• _The task_
Once you reach the line containing "purple plate C2:D2" in the entries below, write out that line and each one after it down to the line containing "white round brick J3", exactly and with nothing added.

• _Supplied material_
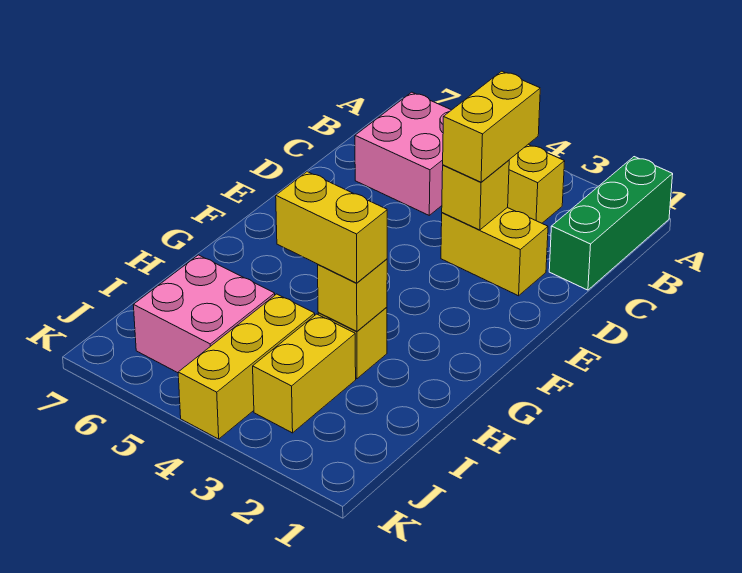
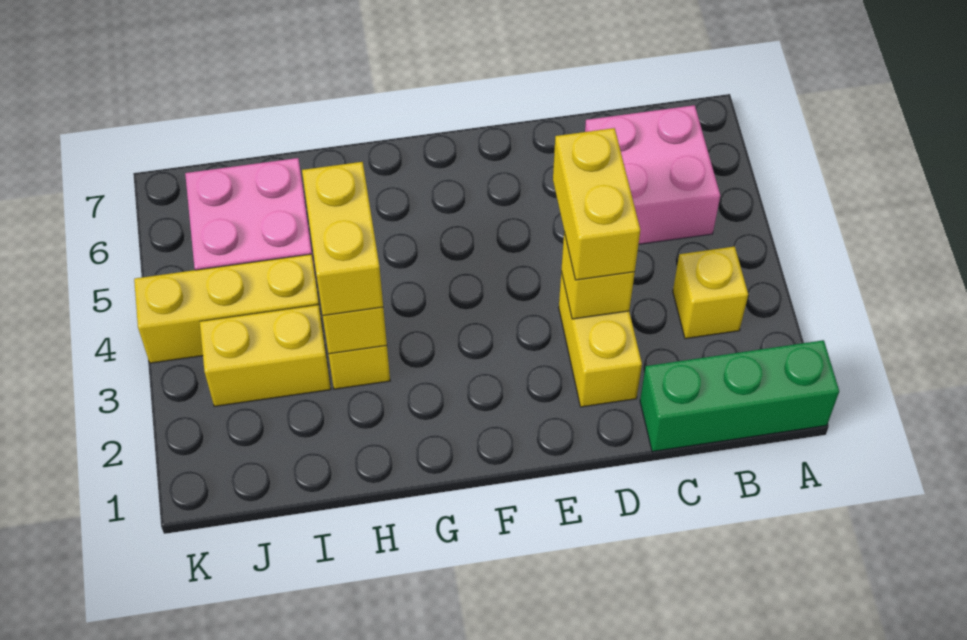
yellow brick C3:D3 level 3 -> yellow brick D3:D4 level 3

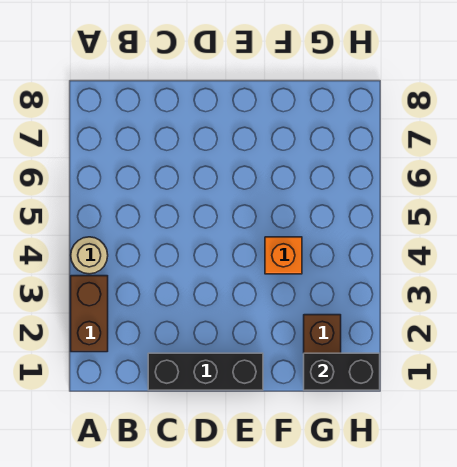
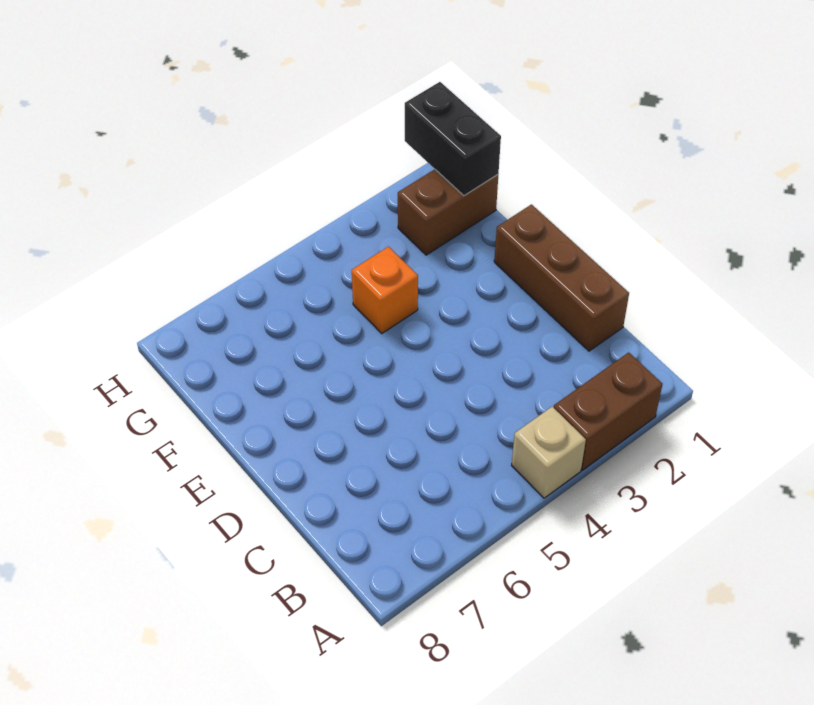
tan round brick A4 level 1 -> tan brick A4 level 1
black brick C1:E1 level 1 -> brown brick C1:E1 level 1

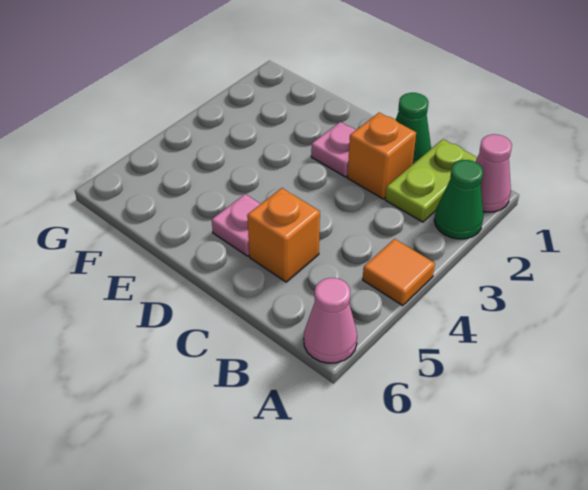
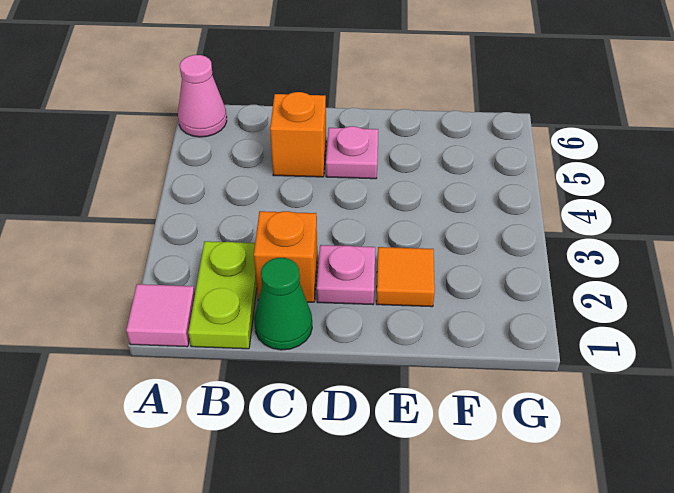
pink cone A1 level 1 -> pink tile A1 level 1
green cone A2 level 1 -> none
orange tile A4 level 1 -> orange tile E2 level 1

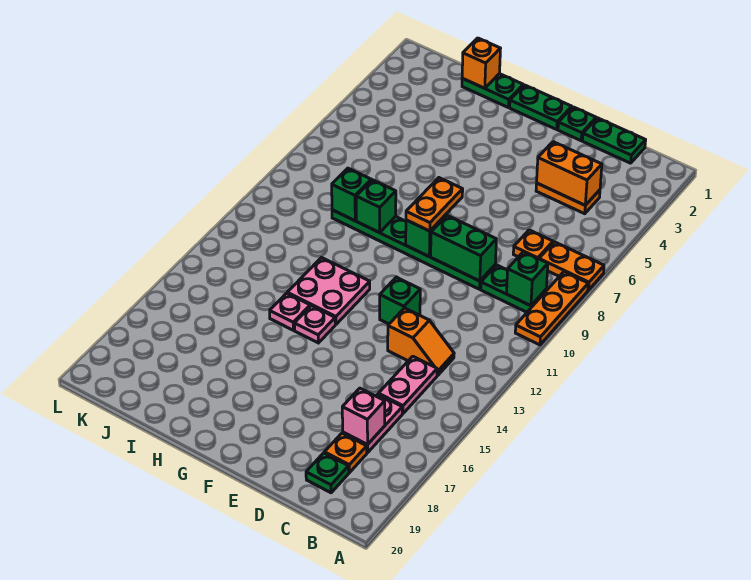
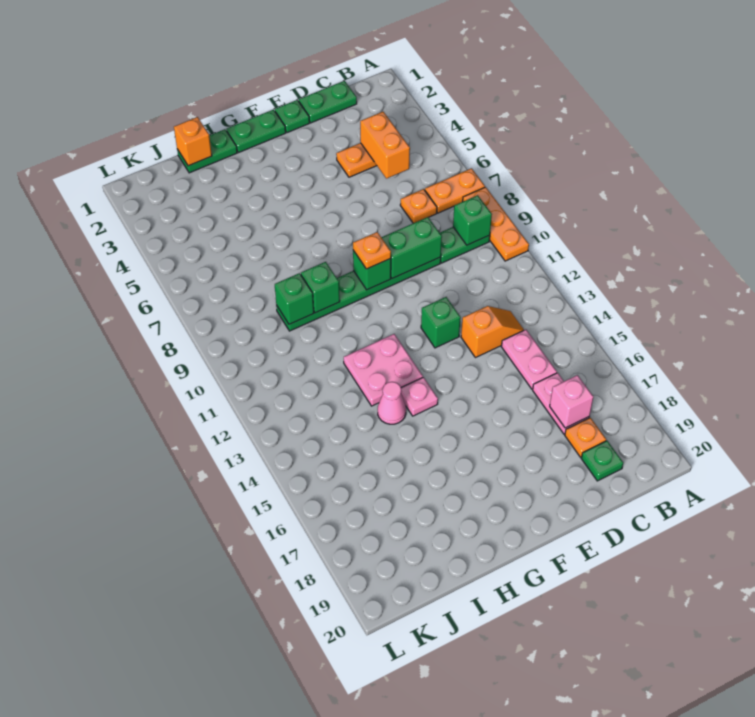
orange brick C4:D4 level 2 -> orange brick C4:C5 level 2
orange plate F8:F9 level 3 -> orange plate F9 level 3
pink plate H14 level 1 -> pink cone H14 level 1

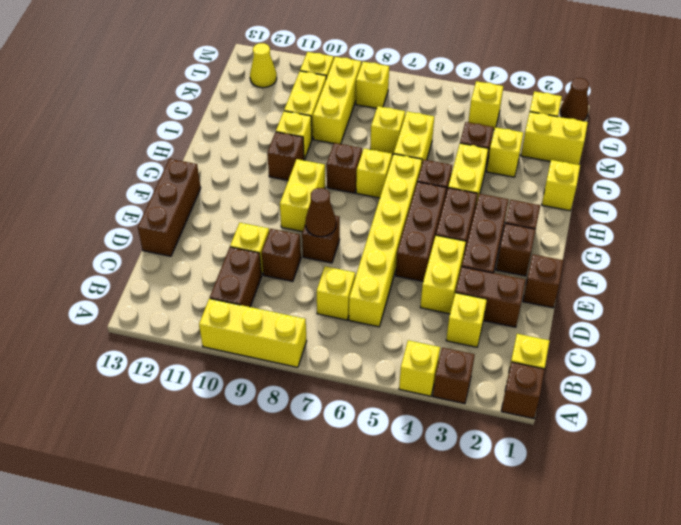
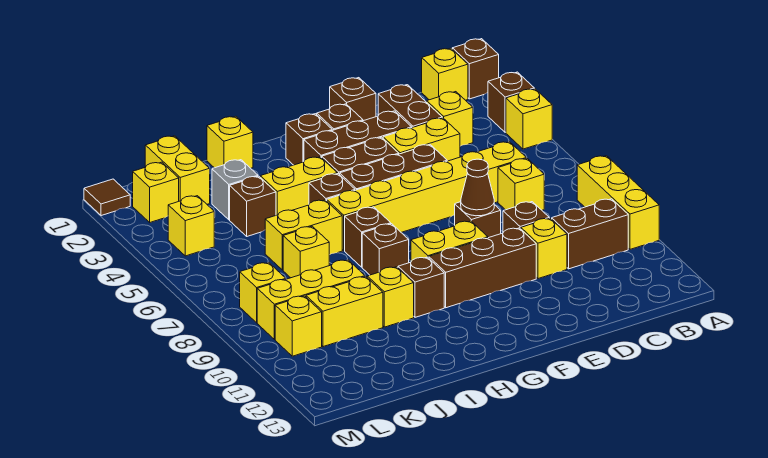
brown brick D13:F13 level 1 -> brown brick E10:G10 level 1
yellow brick H7 level 1 -> brown brick H7 level 1
yellow brick J3 level 1 -> grey brick J3 level 1
yellow cone L12 level 1 -> none
brown cone M1 level 1 -> brown tile M1 level 1

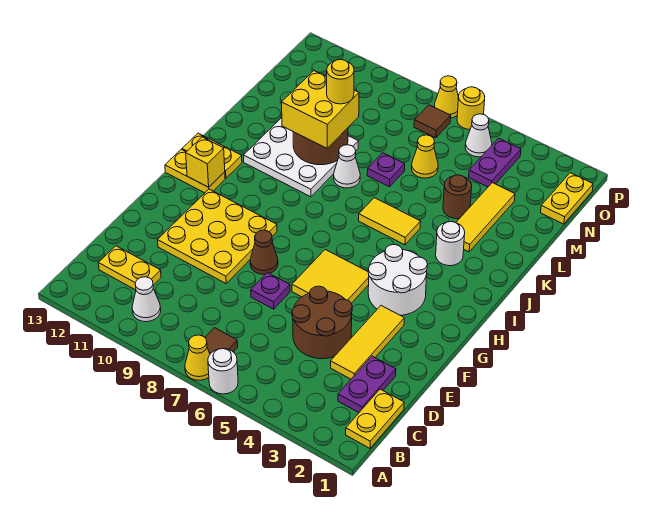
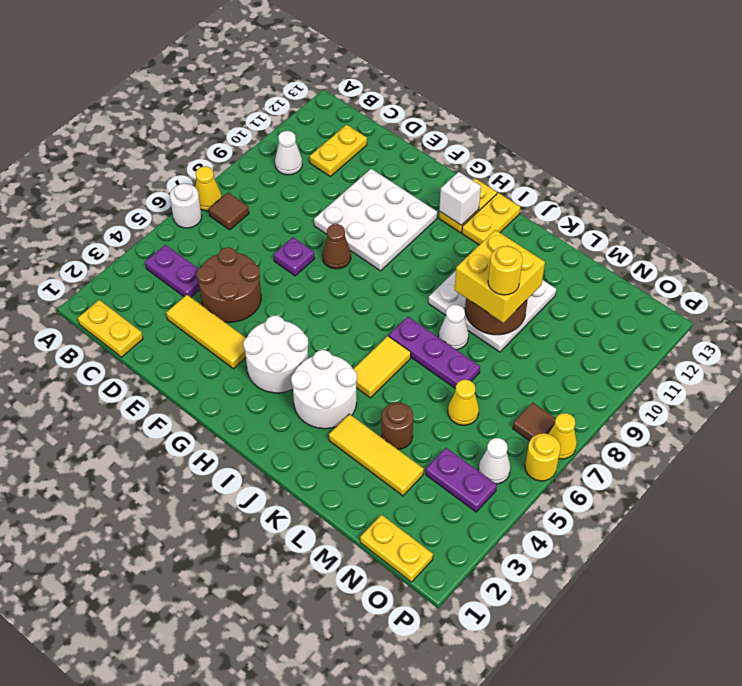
purple plate C2:D2 level 1 -> purple plate B4:C4 level 1
yellow plate E9:G11 level 1 -> white plate E9:G11 level 1
yellow tile F5:G6 level 1 -> none
yellow brick H12 level 2 -> white brick H12 level 2
white round brick J3 level 1 -> white round brick I3:J4 level 1
purple plate L7 level 1 -> purple plate J7:L7 level 1

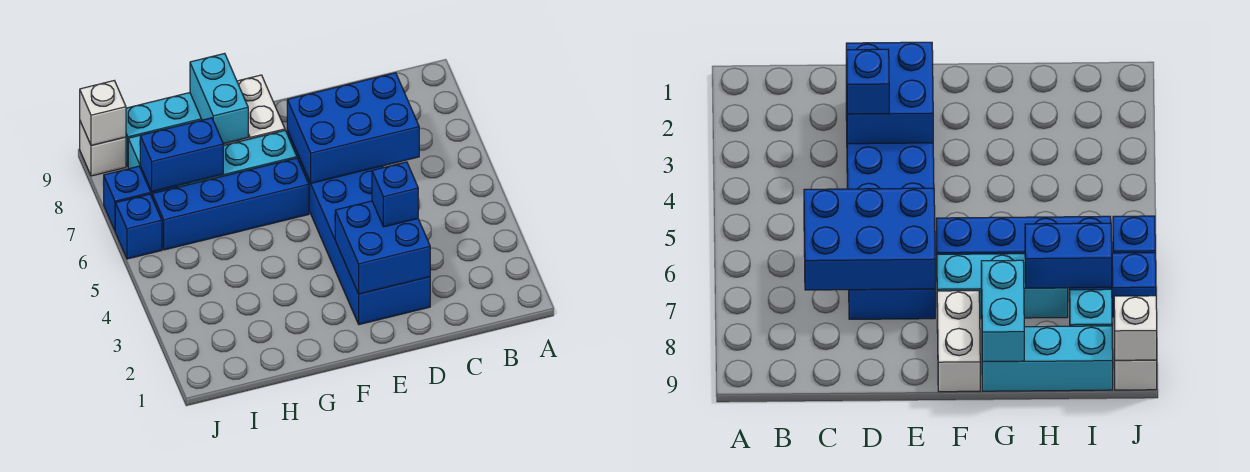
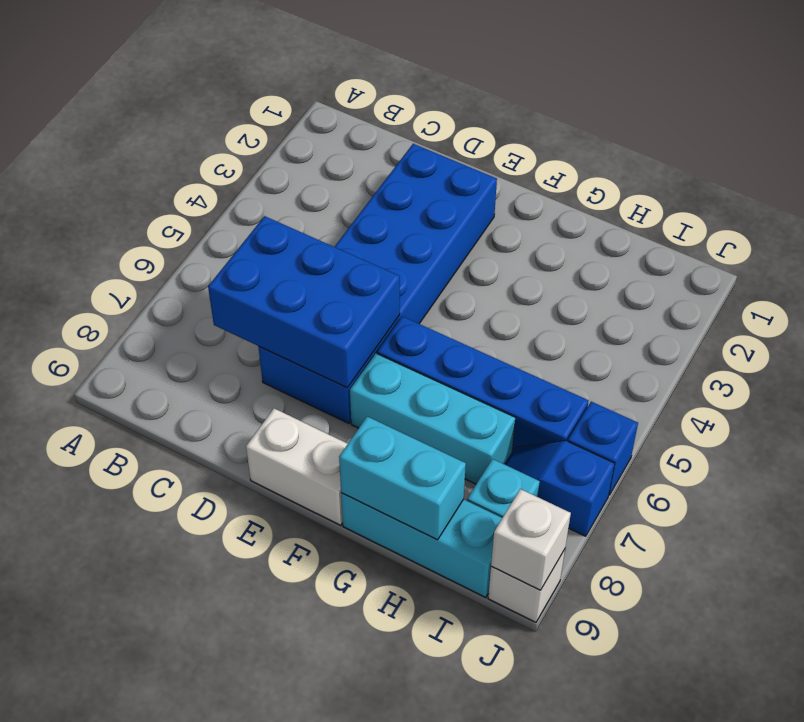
blue brick D2:E3 level 2 -> none
blue brick D3 level 3 -> none
white brick F8:F9 level 1 -> white brick E9:F9 level 1
cyan brick G8:G9 level 2 -> cyan brick G9:H9 level 2
blue brick H7:I7 level 2 -> none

• _Answer area_
purple plate C2:D2 level 1 -> purple plate B4:C4 level 1
yellow plate E9:G11 level 1 -> white plate E9:G11 level 1
yellow tile F5:G6 level 1 -> none
yellow brick H12 level 2 -> white brick H12 level 2
white round brick J3 level 1 -> white round brick I3:J4 level 1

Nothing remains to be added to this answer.